### Source data:
╔══

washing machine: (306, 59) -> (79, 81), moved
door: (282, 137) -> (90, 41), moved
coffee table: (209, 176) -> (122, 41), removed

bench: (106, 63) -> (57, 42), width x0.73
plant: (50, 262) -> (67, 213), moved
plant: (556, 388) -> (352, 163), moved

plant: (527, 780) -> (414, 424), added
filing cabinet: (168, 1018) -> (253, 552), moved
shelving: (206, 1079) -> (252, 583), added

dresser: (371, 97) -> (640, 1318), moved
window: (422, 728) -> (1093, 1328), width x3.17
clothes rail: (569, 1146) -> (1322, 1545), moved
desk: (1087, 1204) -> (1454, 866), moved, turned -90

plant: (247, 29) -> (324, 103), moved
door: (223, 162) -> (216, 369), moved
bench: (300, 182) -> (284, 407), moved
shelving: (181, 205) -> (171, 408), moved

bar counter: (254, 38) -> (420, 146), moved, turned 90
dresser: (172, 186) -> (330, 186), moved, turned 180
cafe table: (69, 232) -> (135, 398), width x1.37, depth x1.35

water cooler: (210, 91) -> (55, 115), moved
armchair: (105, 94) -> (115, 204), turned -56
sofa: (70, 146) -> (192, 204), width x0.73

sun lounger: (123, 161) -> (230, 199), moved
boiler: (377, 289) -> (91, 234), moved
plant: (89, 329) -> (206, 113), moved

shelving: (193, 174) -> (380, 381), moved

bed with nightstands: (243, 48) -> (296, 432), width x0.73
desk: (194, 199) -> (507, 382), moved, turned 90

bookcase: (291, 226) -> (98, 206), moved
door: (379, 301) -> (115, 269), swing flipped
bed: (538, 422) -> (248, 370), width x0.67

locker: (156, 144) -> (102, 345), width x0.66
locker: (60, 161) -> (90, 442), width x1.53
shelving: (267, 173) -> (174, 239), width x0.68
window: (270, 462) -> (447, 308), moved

╚══

### INSTRUCTION:
Beginning with the line that contains "locker: (60, 161) -> (90, 442), width x1.53", return every line through the end of the data above, exactly as written.

### EXERCISE RESPONSE:
locker: (60, 161) -> (90, 442), width x1.53
shelving: (267, 173) -> (174, 239), width x0.68
window: (270, 462) -> (447, 308), moved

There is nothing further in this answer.